TASK PROMPT: What you return must match, exactly, the lines running from the one containing "The camera went 145" to the end of the data, both included, and must contain no pictures.

SUPPLIED INFORMATION:
- Opening Delimiter -

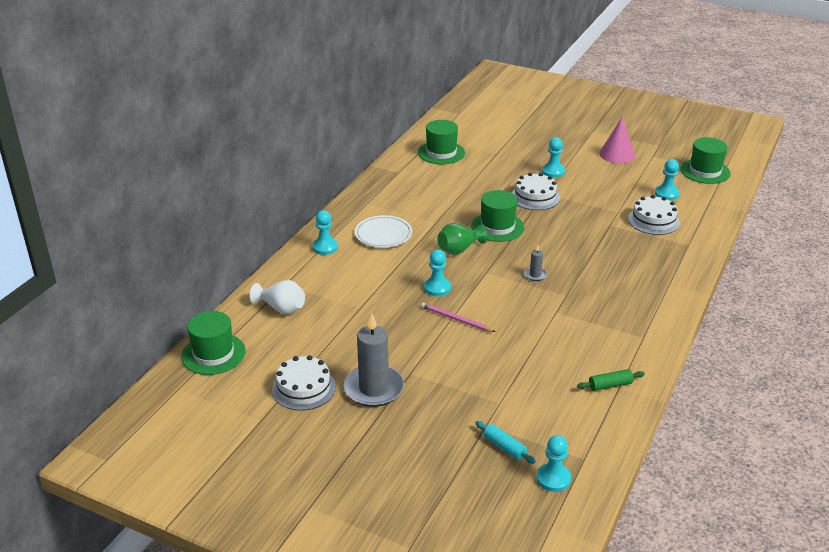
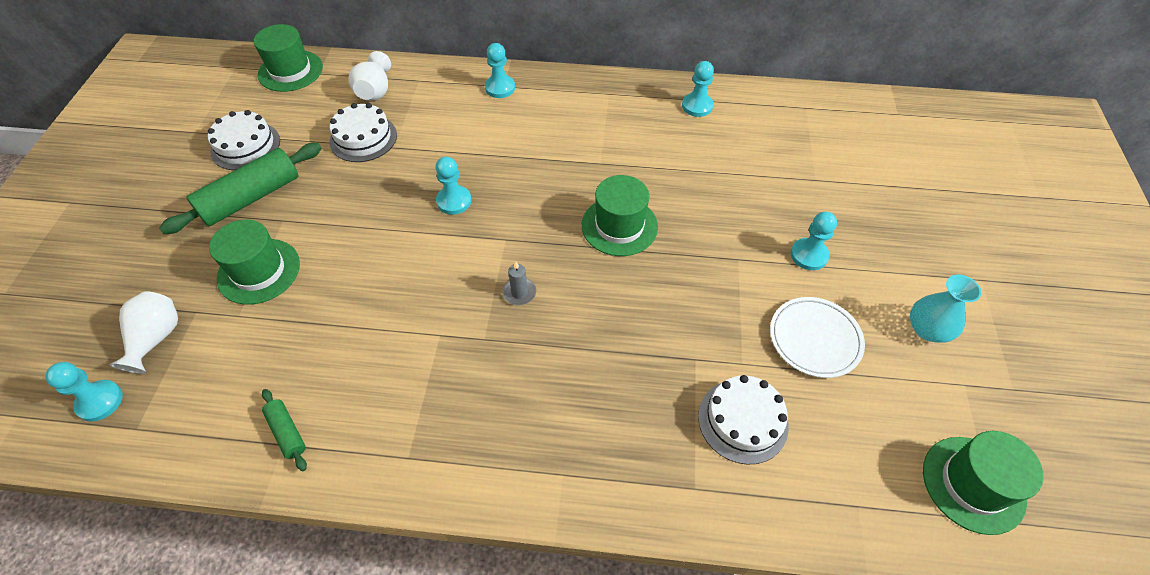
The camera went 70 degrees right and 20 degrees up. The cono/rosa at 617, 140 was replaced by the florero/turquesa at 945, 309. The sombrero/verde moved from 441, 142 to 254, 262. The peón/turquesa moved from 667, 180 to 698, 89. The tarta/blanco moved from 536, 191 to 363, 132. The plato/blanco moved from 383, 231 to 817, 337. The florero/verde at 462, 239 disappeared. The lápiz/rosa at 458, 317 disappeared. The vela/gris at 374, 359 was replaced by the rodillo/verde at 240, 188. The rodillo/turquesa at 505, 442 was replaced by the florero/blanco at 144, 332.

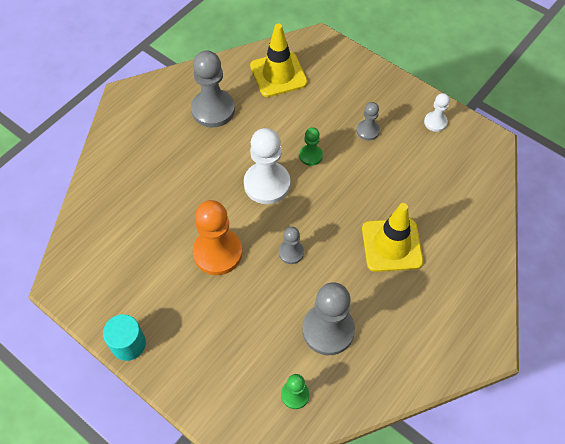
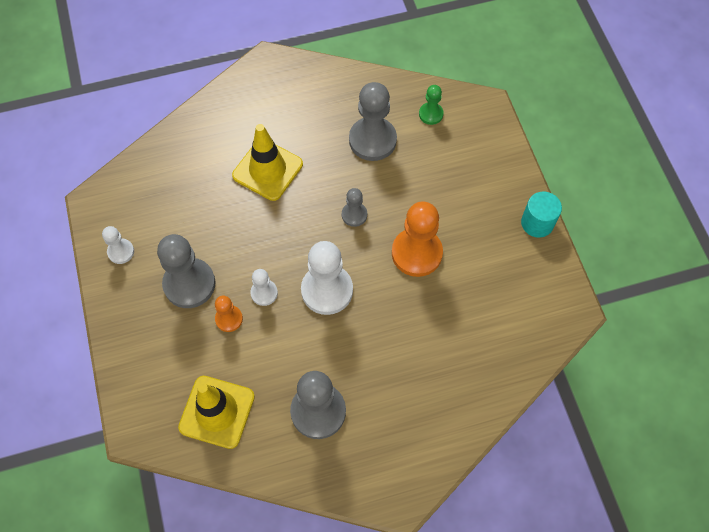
The camera went 145 degrees left and 5 degrees up. The peón/gris at 368, 121 changed to 1.93 times the size. The peón/verde at 311, 146 became the peón/blanco at 264, 287. The peón/naranja at 229, 314 appeared.

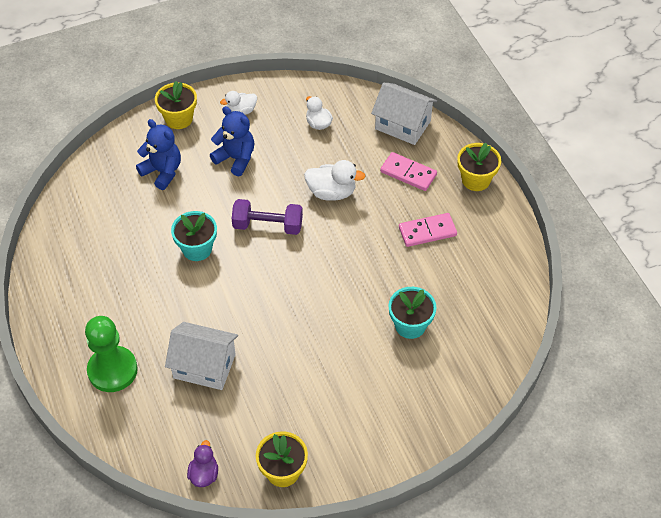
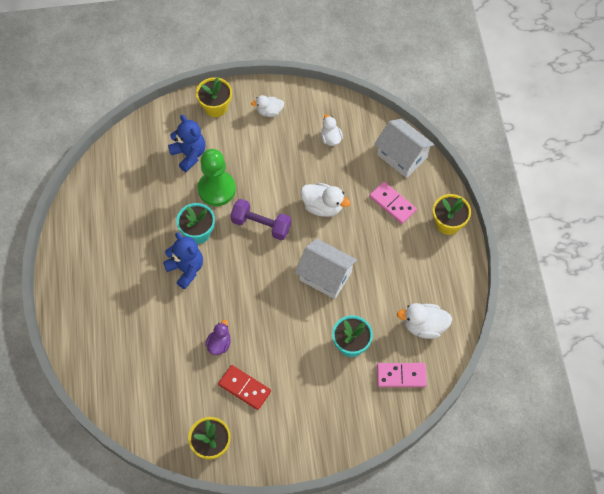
The camera went 15 degrees right and 10 degrees up. The osito/azul moved from 232, 141 to 183, 260. The ficha de dominó/rosa moved from 428, 230 to 402, 375. The peón/verde moved from 111, 354 to 217, 177. The casa/blanco moved from 201, 356 to 326, 269. The pato/morado moved from 202, 463 to 218, 337. The pato/blanco at 424, 321 appeared. The ficha de dominó/rojo at 244, 387 appeared.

- Closing Delimiter -

SOLVED EXERCISE:
The camera went 145 degrees left and 5 degrees up. The peón/gris at 368, 121 changed to 1.93 times the size. The peón/verde at 311, 146 became the peón/blanco at 264, 287. The peón/naranja at 229, 314 appeared.

The camera went 15 degrees right and 10 degrees up. The osito/azul moved from 232, 141 to 183, 260. The ficha de dominó/rosa moved from 428, 230 to 402, 375. The peón/verde moved from 111, 354 to 217, 177. The casa/blanco moved from 201, 356 to 326, 269. The pato/morado moved from 202, 463 to 218, 337. The pato/blanco at 424, 321 appeared. The ficha de dominó/rojo at 244, 387 appeared.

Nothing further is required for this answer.